(Beginning of Records to use)
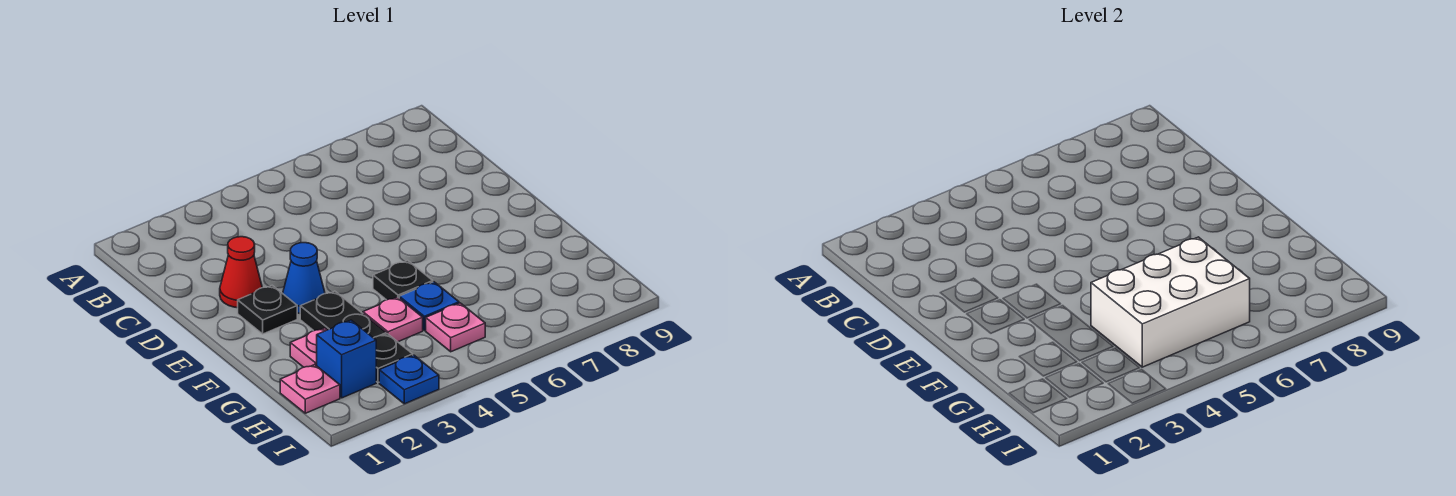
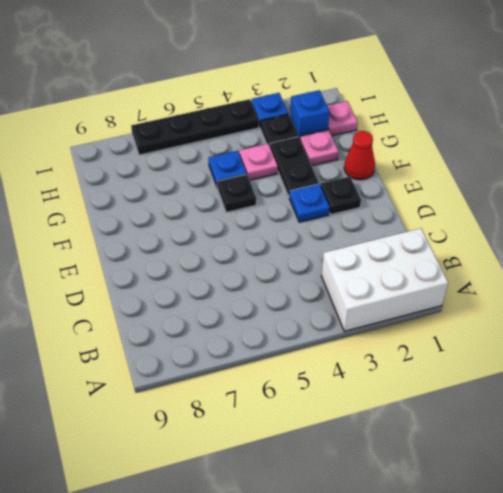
red cone D2 level 1 -> red cone F1 level 1
blue cone E3 level 1 -> blue plate E3 level 1
white brick G4:H6 level 2 -> white brick A1:B3 level 1
pink plate H5 level 1 -> none
none -> black plate I4:I7 level 1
(End of Records to use)
> Work task:
Give back, word for word, the lines from the one with "white brick G4:H6" through the last line of the entries, both included, and no other line.

> Answer box:
white brick G4:H6 level 2 -> white brick A1:B3 level 1
pink plate H5 level 1 -> none
none -> black plate I4:I7 level 1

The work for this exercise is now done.